### [Required action]
Below are entries. Pull out all lines containing "resized".

### [Data for this exercise]

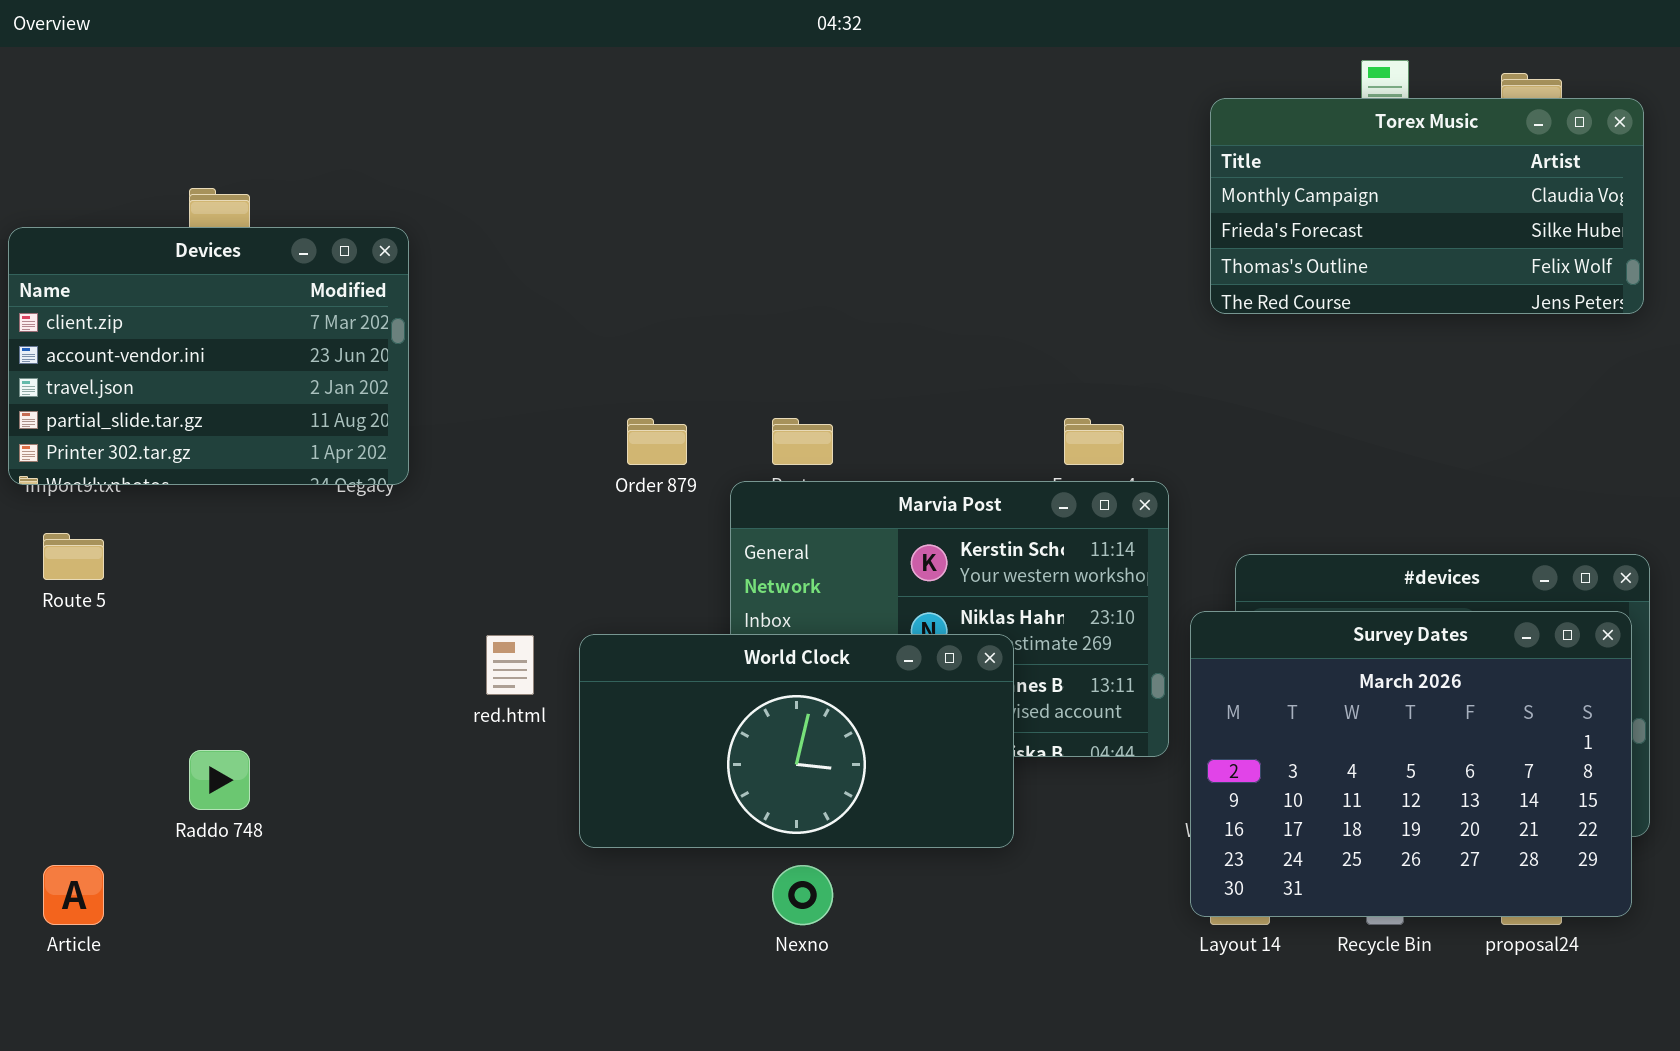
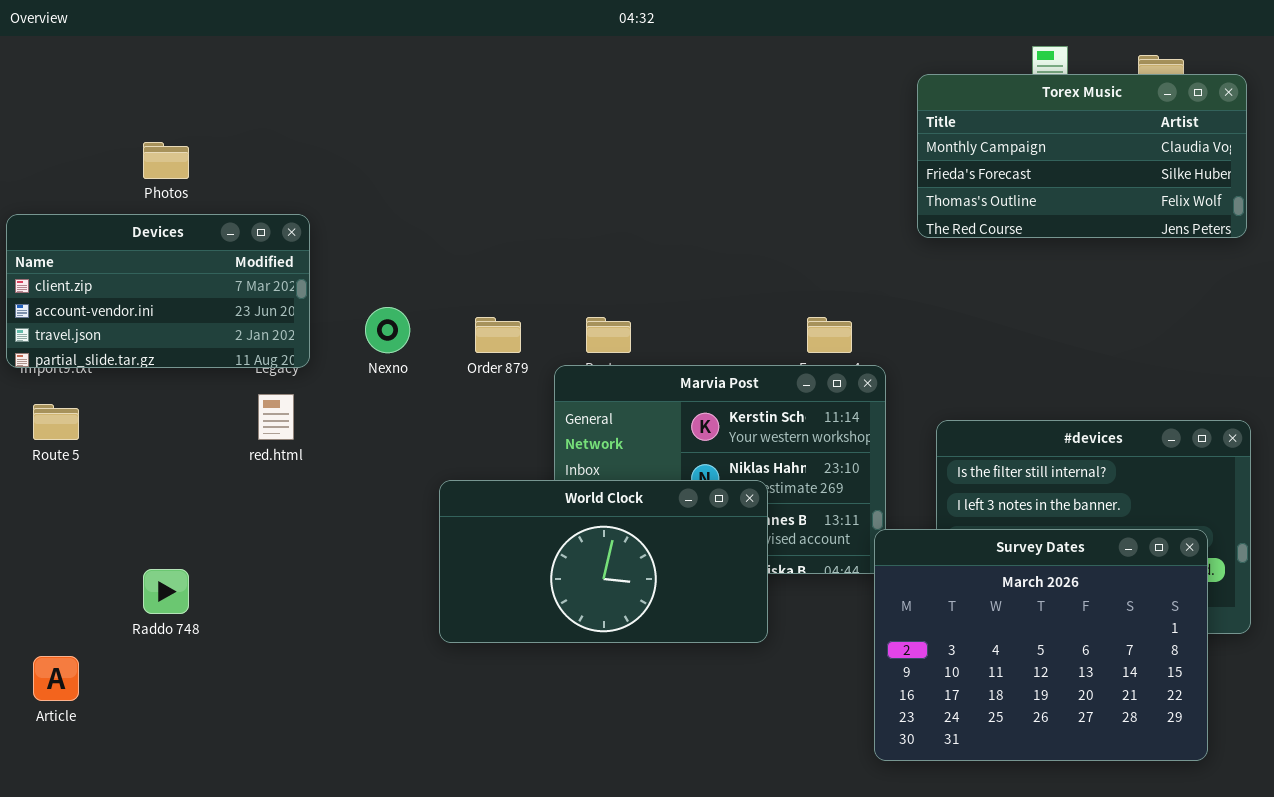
Devices: [8,227,409,485] -> [6,214,310,368], resized
Survey Dates: [1190,611,1632,917] -> [874,529,1208,761], moved
red.html: [486,635,534,695] -> [258,394,294,440], moved
Nexno: [772,865,833,925] -> [365,307,410,353], moved

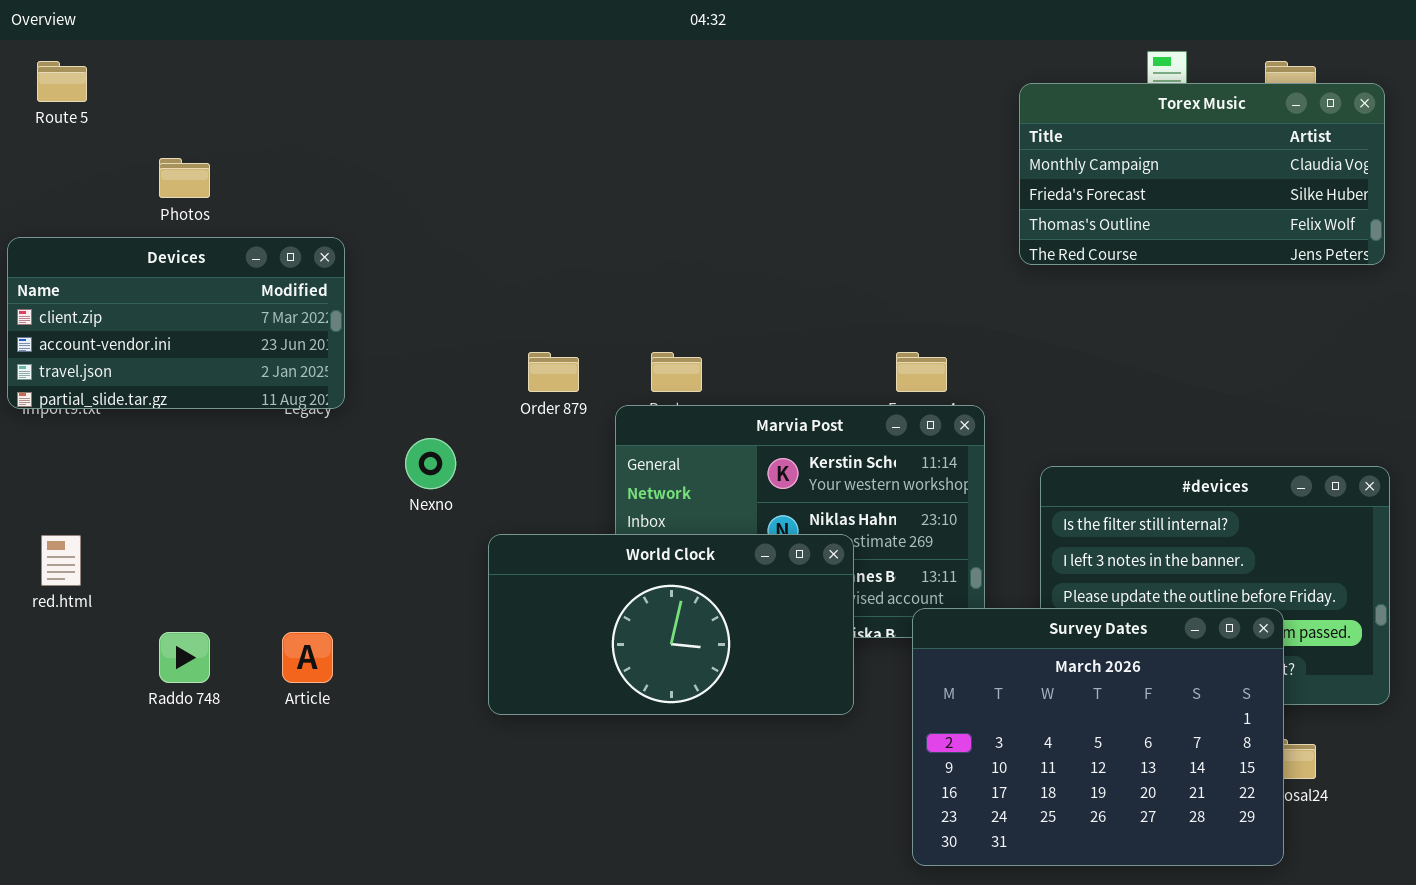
Nexno: [365,307,410,353] -> [405,438,456,489], moved
red.html: [258,394,294,440] -> [41,535,81,586], moved
Route 5: [33,404,79,440] -> [37,61,87,102], moved
Survey Dates: [874,529,1208,761] -> [912,608,1284,866], moved
Article: [33,656,79,701] -> [282,632,333,683], moved

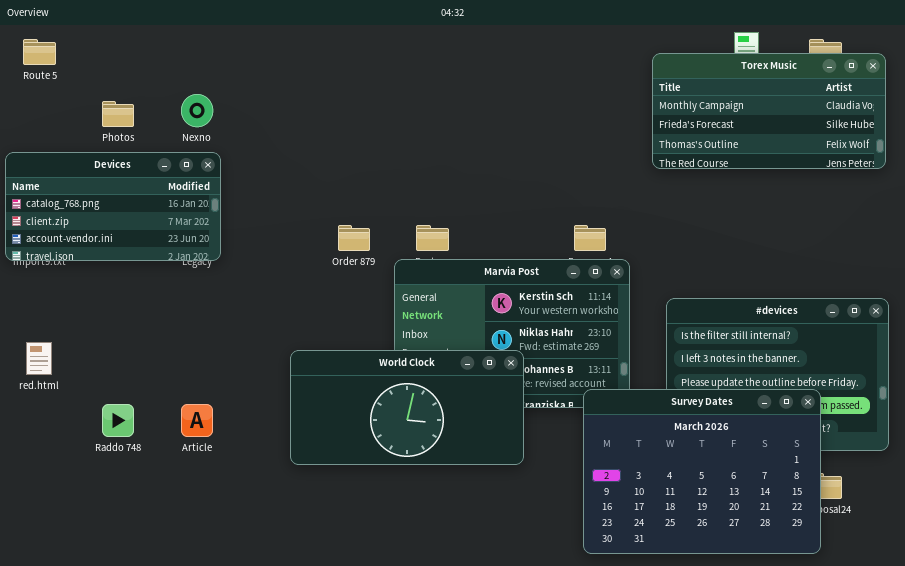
Devices: [7,237,345,409] -> [5,152,221,261], scrolled up 1 row
Nexno: [405,438,456,489] -> [181,94,213,127], moved
World Clock: [488,534,854,715] -> [290,350,524,465], moved

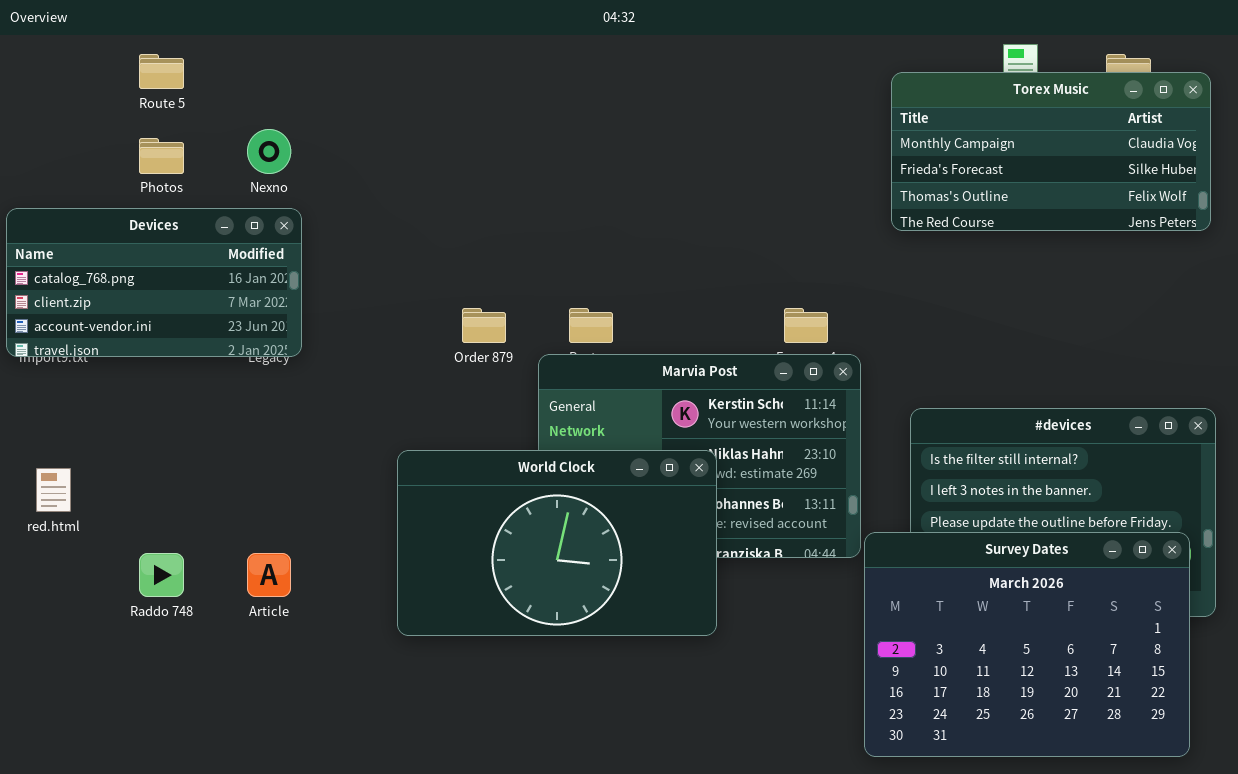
Route 5: [23,39,56,65] -> [139,54,184,89], moved
World Clock: [290,350,524,465] -> [397,450,717,636], resized
Survey Dates: [583,389,821,554] -> [864,532,1190,757], moved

### [Answer]
Devices: [8,227,409,485] -> [6,214,310,368], resized
World Clock: [290,350,524,465] -> [397,450,717,636], resized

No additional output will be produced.